Your task >> The lines to repeat run from the one containing "(62, 298) = (99, 147): orange" through the last line of the records below; repeat them exactly and give nothing more.

Record excerpts >>
——
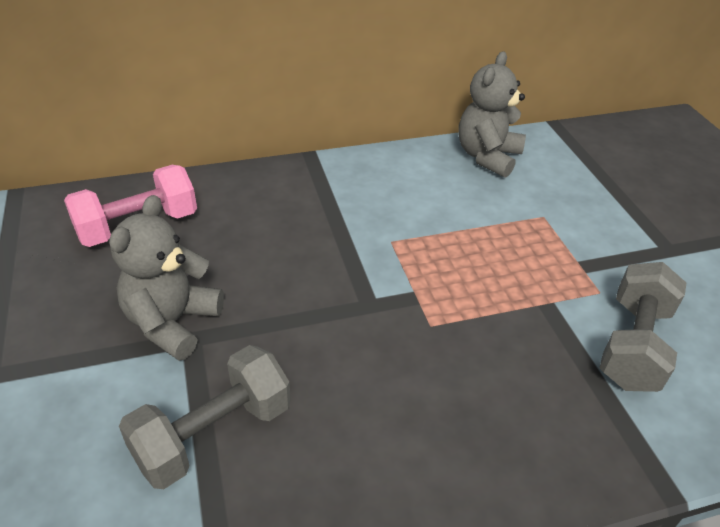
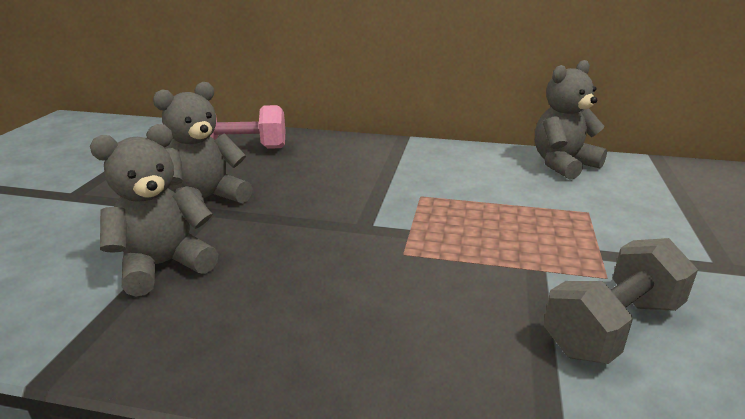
camera: 30 degrees right, 15 degrees down
(213, 434) = (163, 265): grey dumbbell -> grey teddy bear

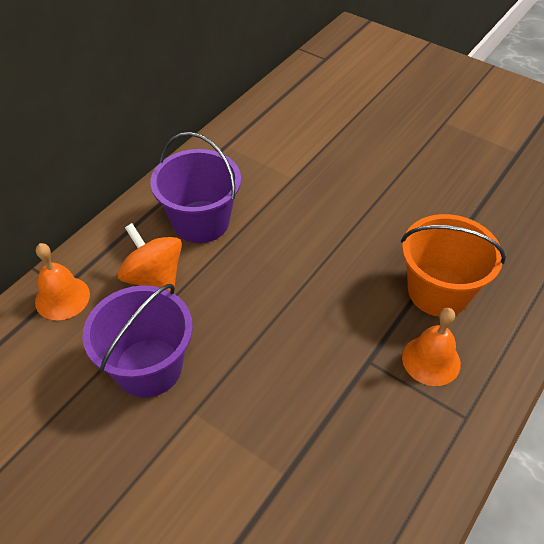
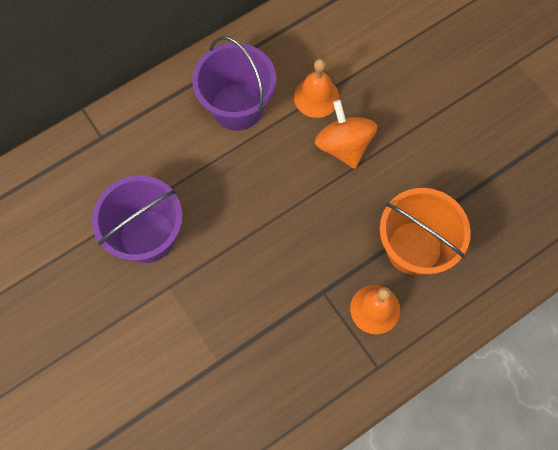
camera: 20 degrees right, 20 degrees up
(62, 298) = (99, 147): orange bell -> orange bell (316, 97)
(154, 278) = (178, 152): orange spinning top -> orange spinning top (343, 146)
——
Result of this exercise >>
(62, 298) = (99, 147): orange bell -> orange bell (316, 97)
(154, 278) = (178, 152): orange spinning top -> orange spinning top (343, 146)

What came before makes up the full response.